» **Try it**
When a line in the data below includes "VMID", pick it out and copy it.

(Change listing data)
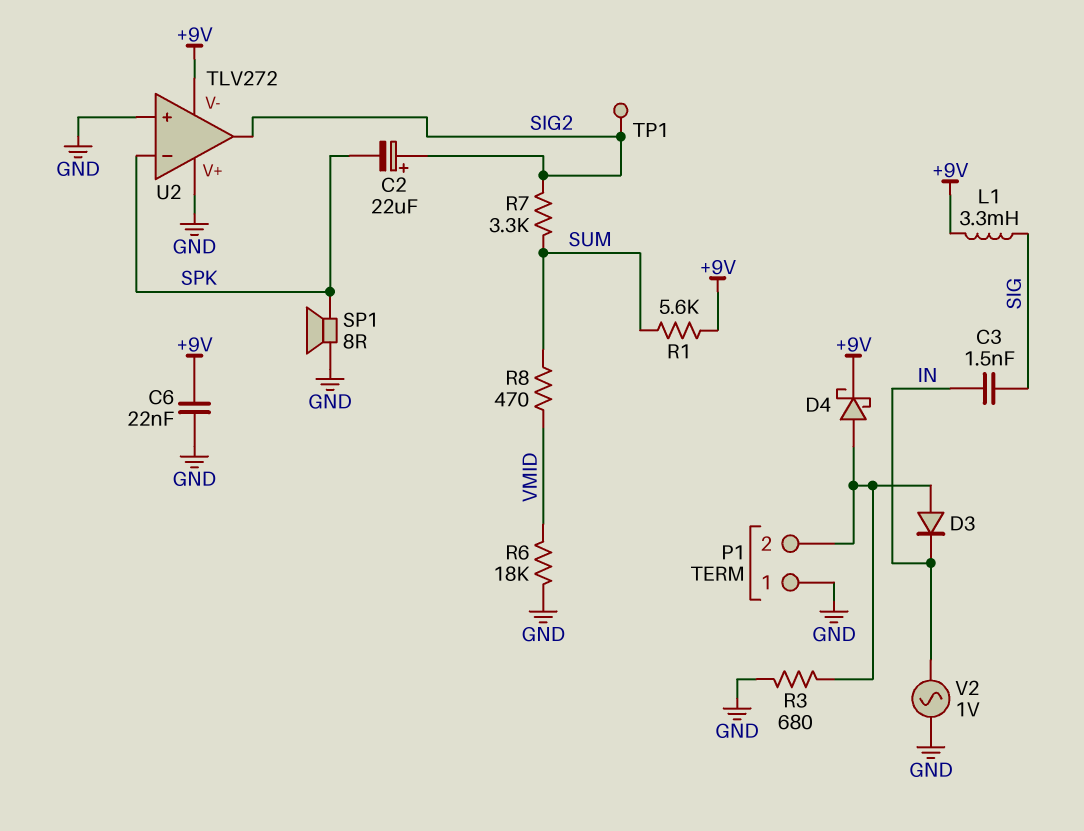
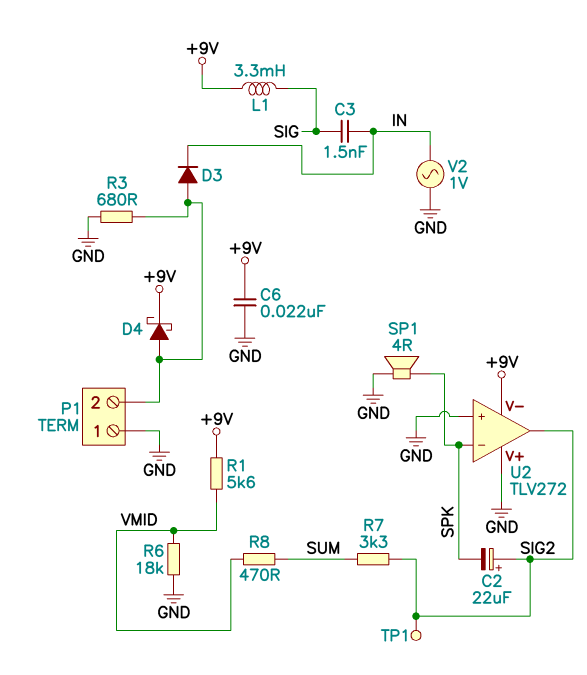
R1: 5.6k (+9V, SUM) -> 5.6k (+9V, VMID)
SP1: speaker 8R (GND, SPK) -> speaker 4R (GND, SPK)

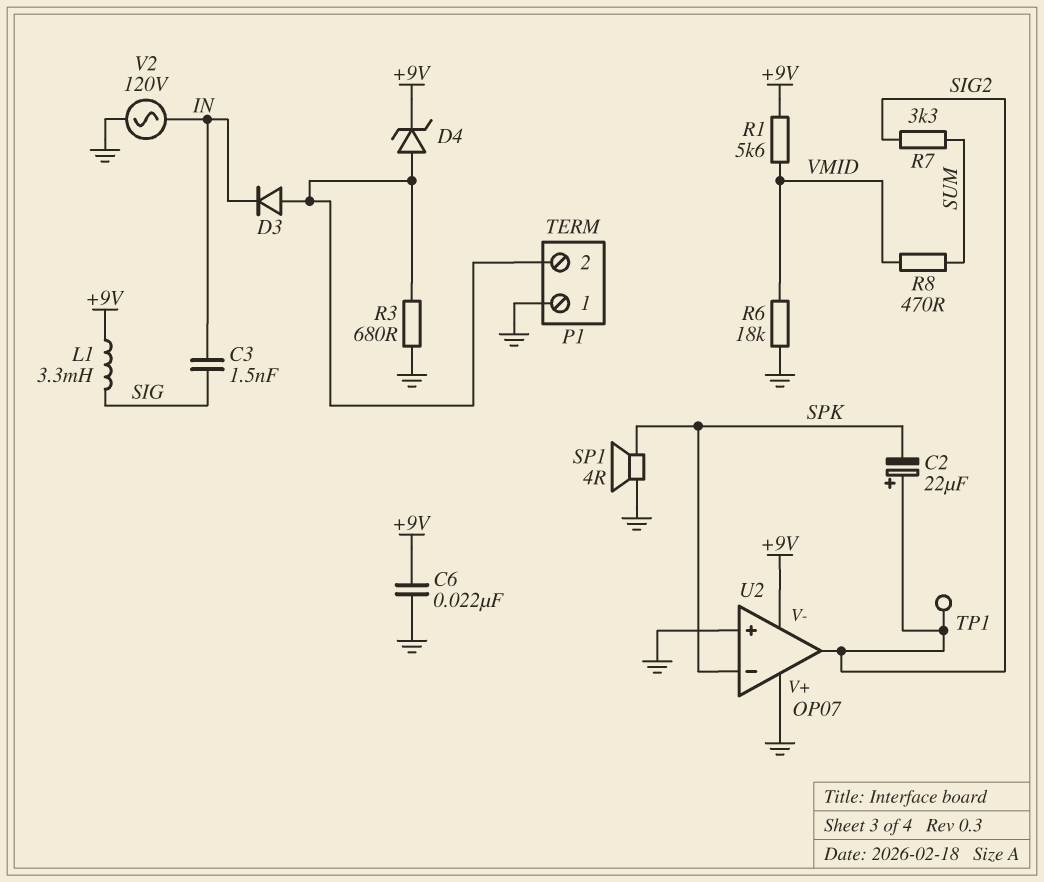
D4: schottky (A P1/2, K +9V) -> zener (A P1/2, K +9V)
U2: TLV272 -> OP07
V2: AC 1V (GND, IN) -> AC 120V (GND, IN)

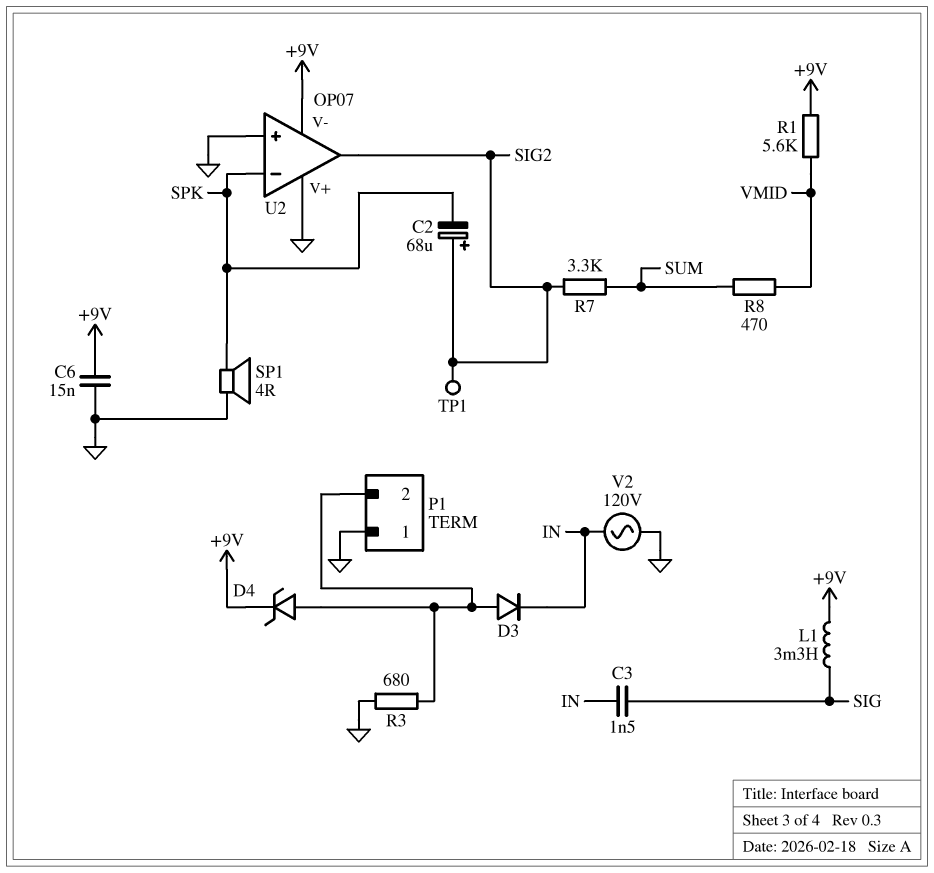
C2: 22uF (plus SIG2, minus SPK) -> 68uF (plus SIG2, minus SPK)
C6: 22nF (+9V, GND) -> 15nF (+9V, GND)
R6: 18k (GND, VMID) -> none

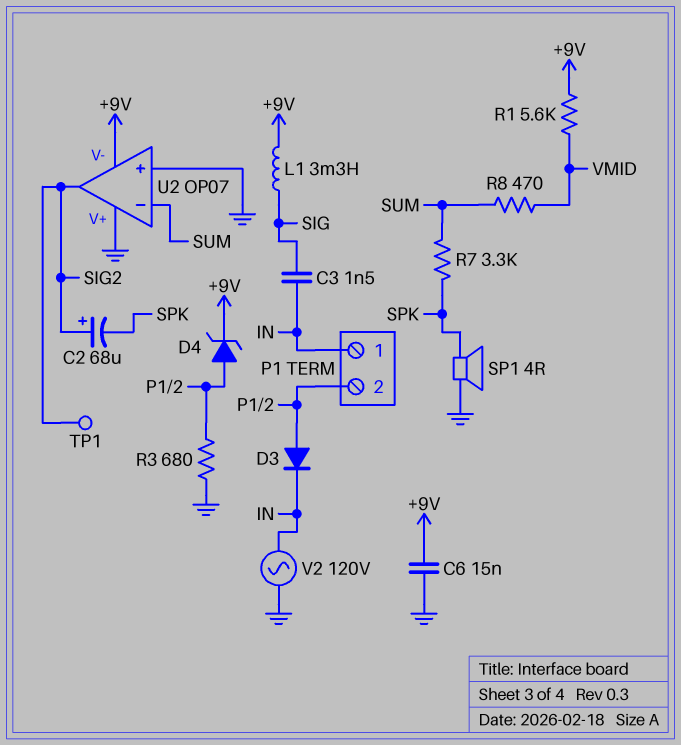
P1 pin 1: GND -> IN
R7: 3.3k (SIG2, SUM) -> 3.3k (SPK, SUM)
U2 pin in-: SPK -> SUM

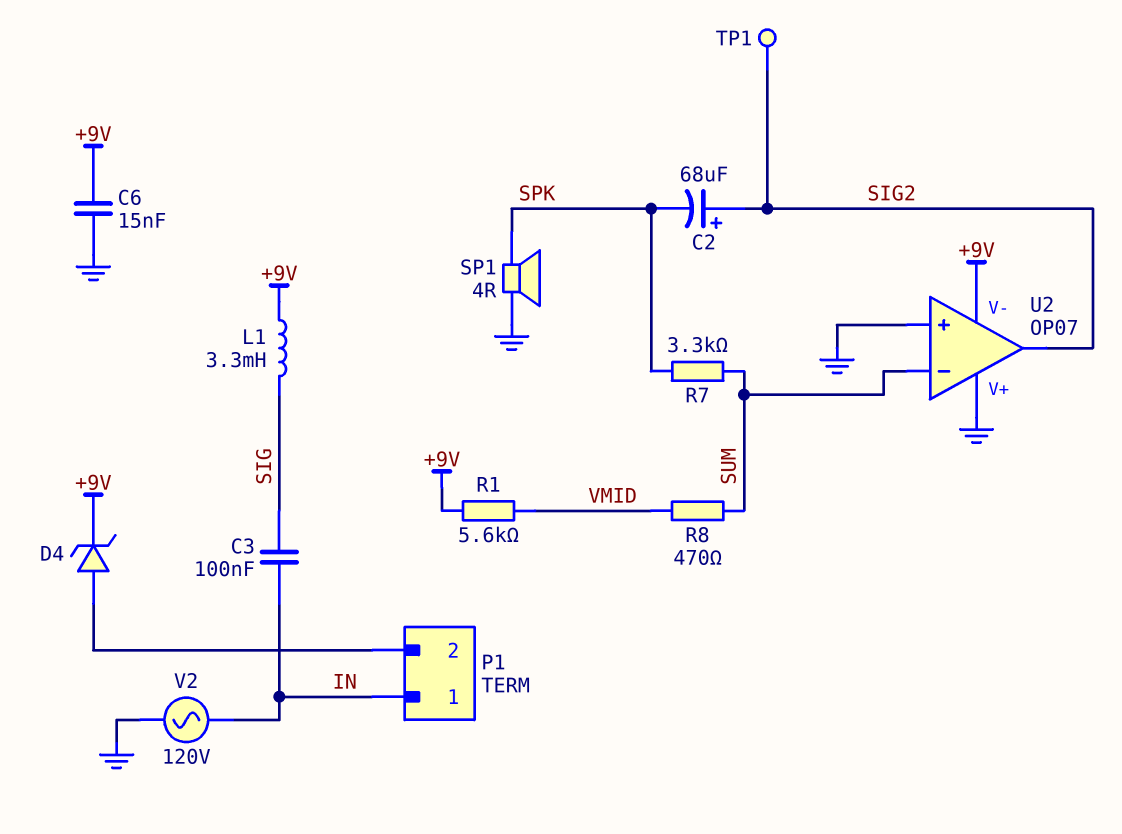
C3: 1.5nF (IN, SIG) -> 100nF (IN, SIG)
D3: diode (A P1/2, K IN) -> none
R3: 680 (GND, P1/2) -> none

» **Written answer**
R1: 5.6k (+9V, SUM) -> 5.6k (+9V, VMID)
R6: 18k (GND, VMID) -> none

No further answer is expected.